- _INSTRUCTIONS FOR THE TASK_
Filter the entries for the word "lamp". Copy each line that has it.

- _EXTRACTED ENTRIES_
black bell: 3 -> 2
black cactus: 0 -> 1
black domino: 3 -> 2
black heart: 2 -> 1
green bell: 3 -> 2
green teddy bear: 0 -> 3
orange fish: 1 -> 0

==

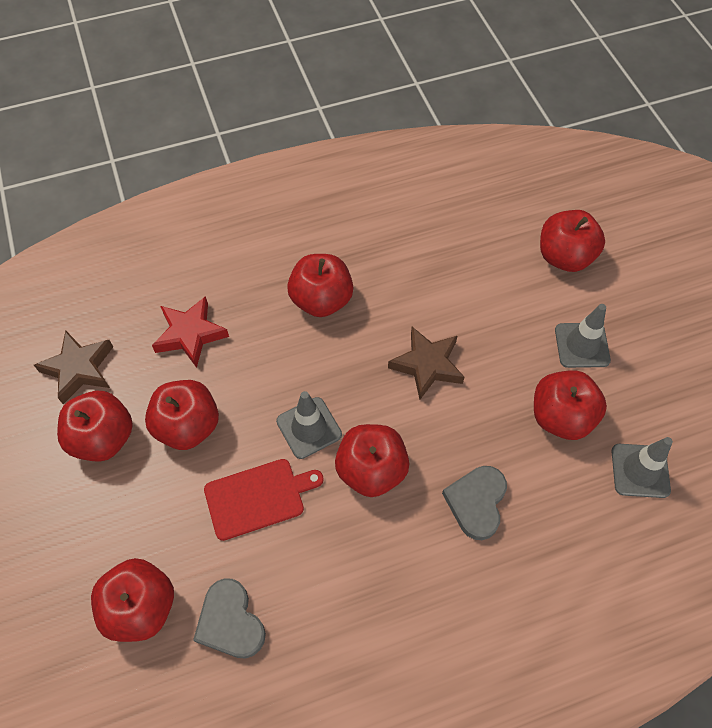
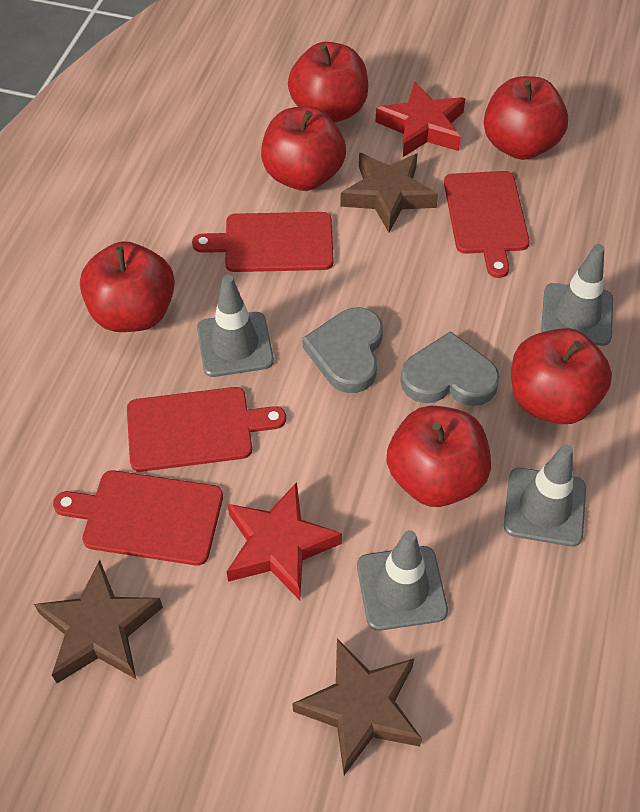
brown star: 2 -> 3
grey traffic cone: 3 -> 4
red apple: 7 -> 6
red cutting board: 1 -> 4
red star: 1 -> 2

...

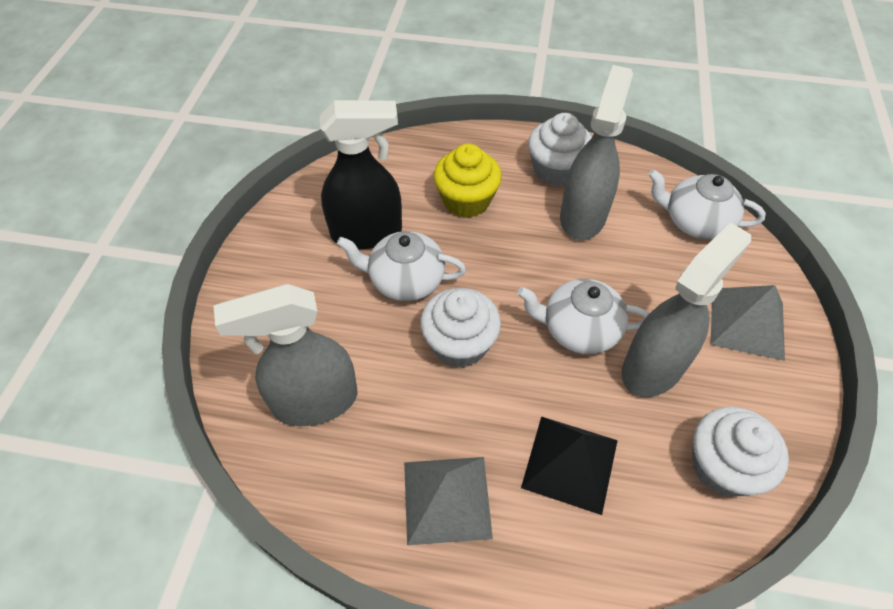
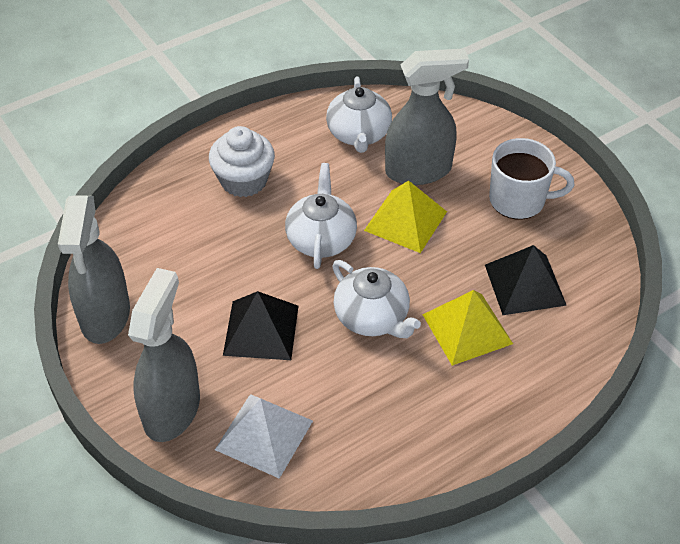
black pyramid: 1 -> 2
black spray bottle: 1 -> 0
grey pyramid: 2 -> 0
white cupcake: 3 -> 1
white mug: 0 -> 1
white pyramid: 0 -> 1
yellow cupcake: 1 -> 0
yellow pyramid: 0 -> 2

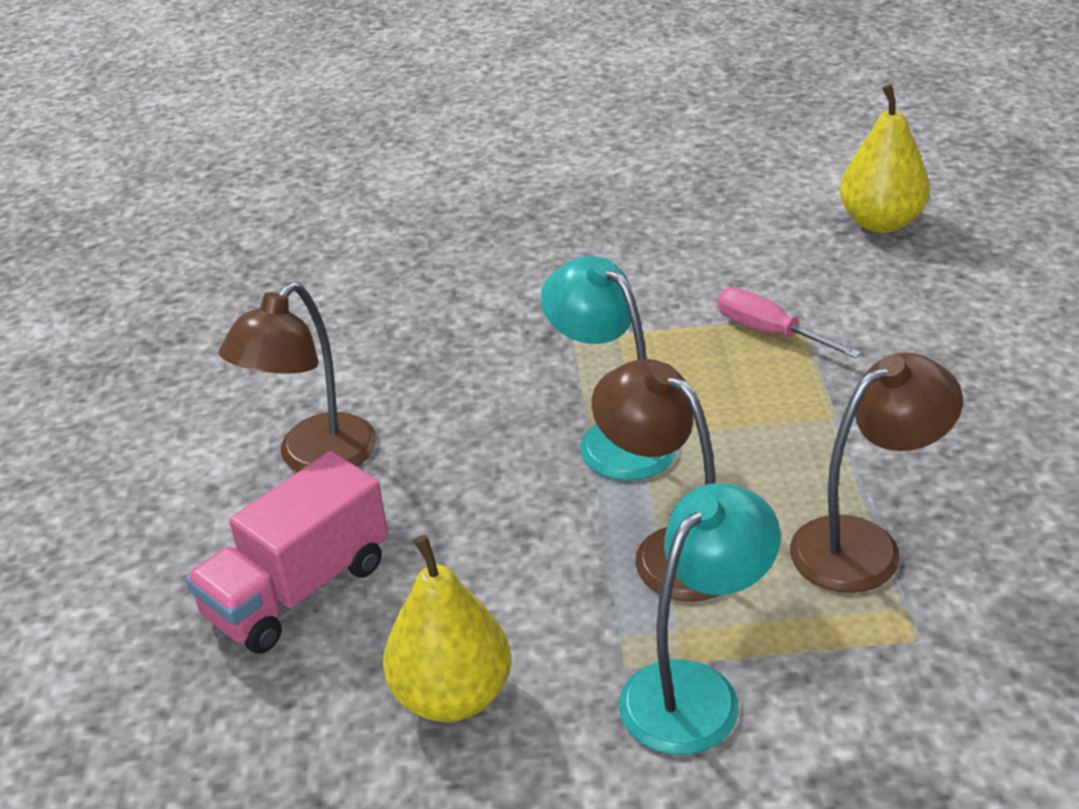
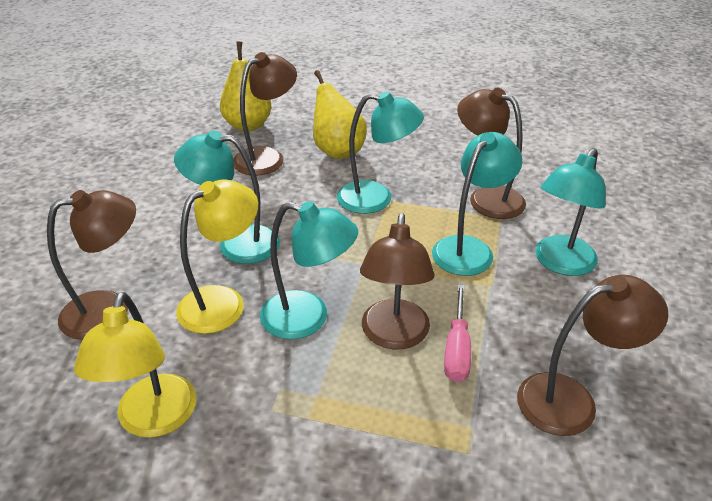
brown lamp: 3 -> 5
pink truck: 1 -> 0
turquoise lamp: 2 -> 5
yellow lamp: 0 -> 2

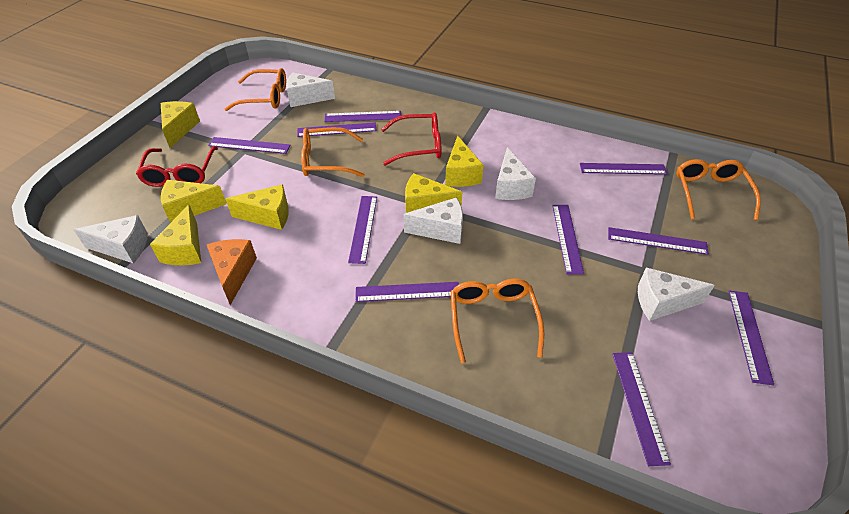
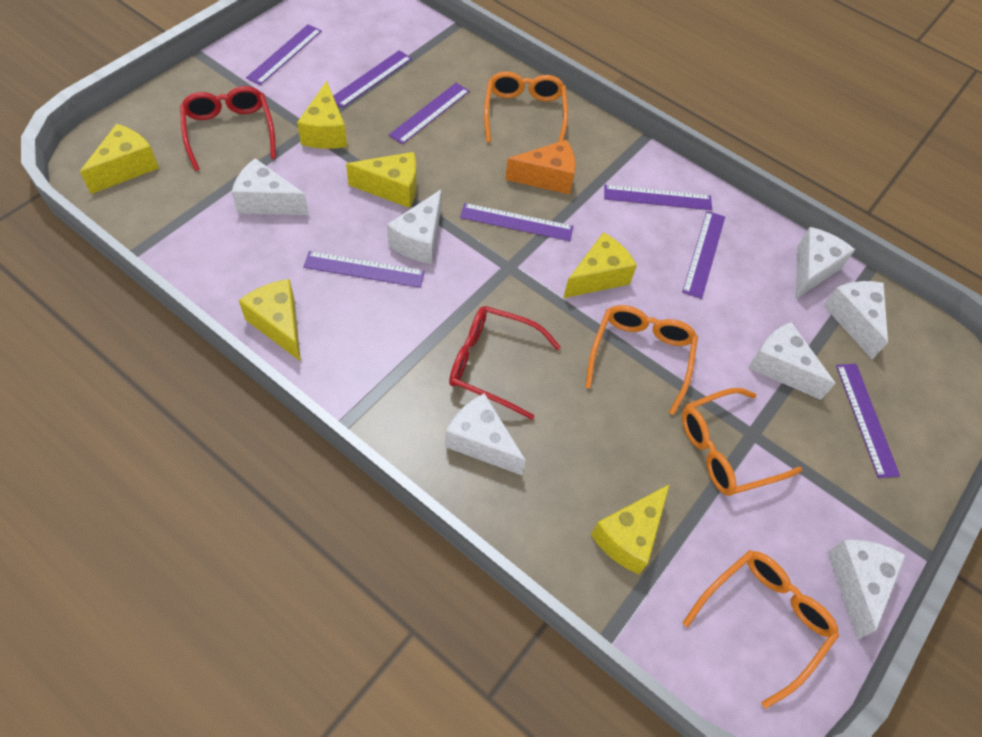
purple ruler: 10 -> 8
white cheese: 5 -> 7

- _EXERCISE RESPONSE_
brown lamp: 3 -> 5
turquoise lamp: 2 -> 5
yellow lamp: 0 -> 2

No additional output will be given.